• **Exercise goal**
Without the pictures, print the lines from the one holding "(667, 563) = (211, 146): green" through the last line below, both included, exactly as they stand.

• **Exercise data**

_ _ _ _ _

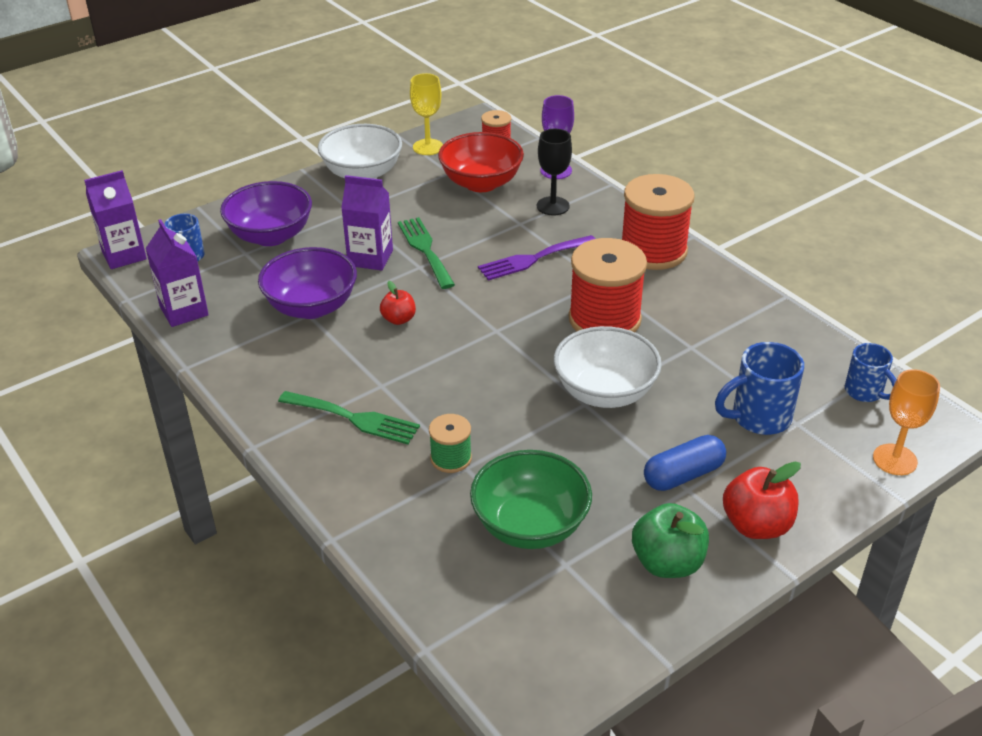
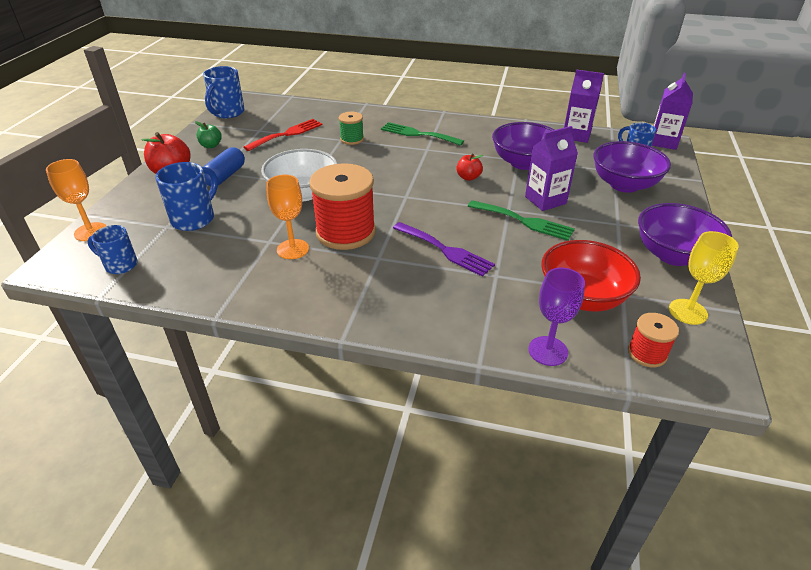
camera: 140 degrees right, 0 degrees up
(354, 418) = (417, 134): green fork -> green fork turned 45 degrees clockwise
(362, 174) = (673, 255): white bowl -> purple bowl
(530, 525) = (287, 134): green bowl -> red fork
(533, 259) = (445, 250): purple fork -> purple fork turned 105 degrees clockwise
(553, 206) = (495, 306): black goblet -> none
(584, 658) = (227, 113): none -> blue mug
(653, 251) = (363, 305): red spool -> none
(667, 563) = (211, 146): green apple -> green apple, size x0.59
(673, 326) = (293, 249): none -> orange goblet

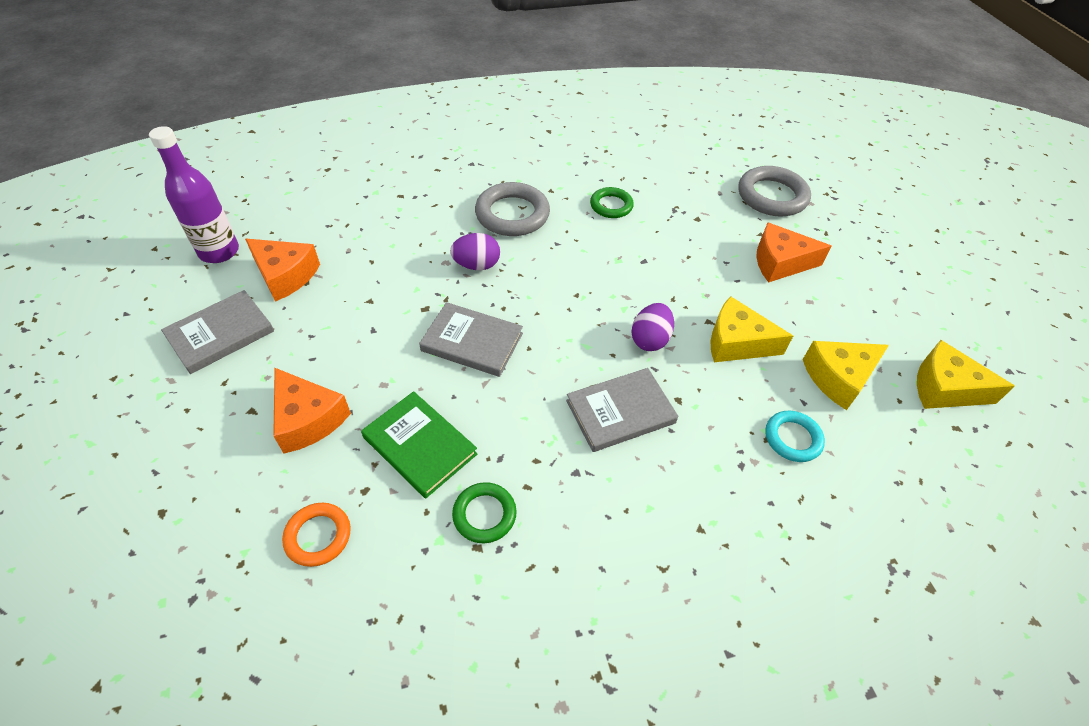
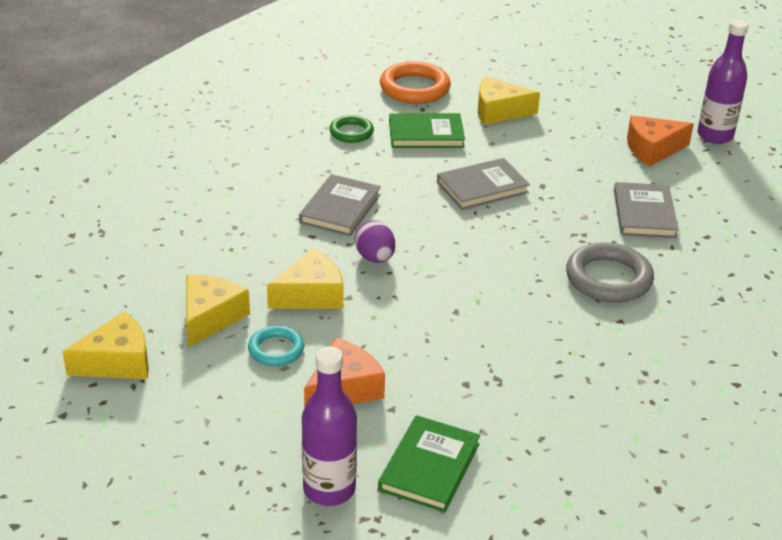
camera: 135 degrees right, 15 degrees down
(220, 334) = (616, 110): grey book -> grey book (644, 214)
(308, 419) = (499, 111): orange cheese -> yellow cheese
(318, 536) = (414, 88): orange ring -> orange ring, size x1.68
(476, 265) = (562, 228): purple egg -> none
(611, 206) = (552, 342): green ring -> none
(772, 196) = (429, 467): grey ring -> green book
(792, 438) = (213, 259): turquoise ring -> turquoise ring (276, 350)
(842, 219) = (329, 489): none -> purple bottle

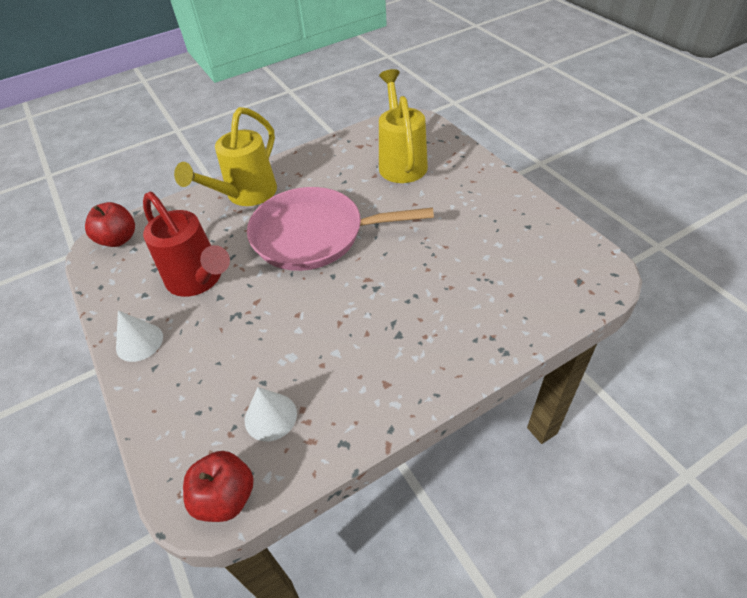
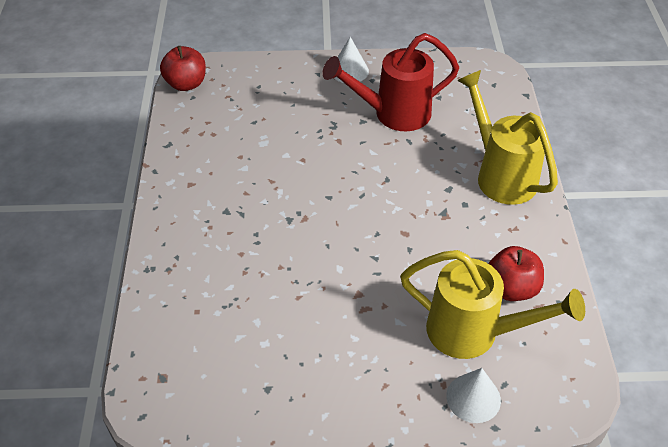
camera: 115 degrees right, 0 degrees up
(119, 239) = (489, 78): red apple -> red apple (511, 288)
(270, 416) = (222, 117): white cone -> white cone (473, 398)
(314, 235) = (395, 204): pink pan -> none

_ _ _ _ _

• **Exercise output**
(667, 563) = (211, 146): green apple -> green apple, size x0.59
(673, 326) = (293, 249): none -> orange goblet

camera: 135 degrees right, 15 degrees down
(220, 334) = (616, 110): grey book -> grey book (644, 214)
(308, 419) = (499, 111): orange cheese -> yellow cheese
(318, 536) = (414, 88): orange ring -> orange ring, size x1.68
(476, 265) = (562, 228): purple egg -> none
(611, 206) = (552, 342): green ring -> none
(772, 196) = (429, 467): grey ring -> green book
(792, 438) = (213, 259): turquoise ring -> turquoise ring (276, 350)
(842, 219) = (329, 489): none -> purple bottle

camera: 115 degrees right, 0 degrees up
(119, 239) = (489, 78): red apple -> red apple (511, 288)
(270, 416) = (222, 117): white cone -> white cone (473, 398)
(314, 235) = (395, 204): pink pan -> none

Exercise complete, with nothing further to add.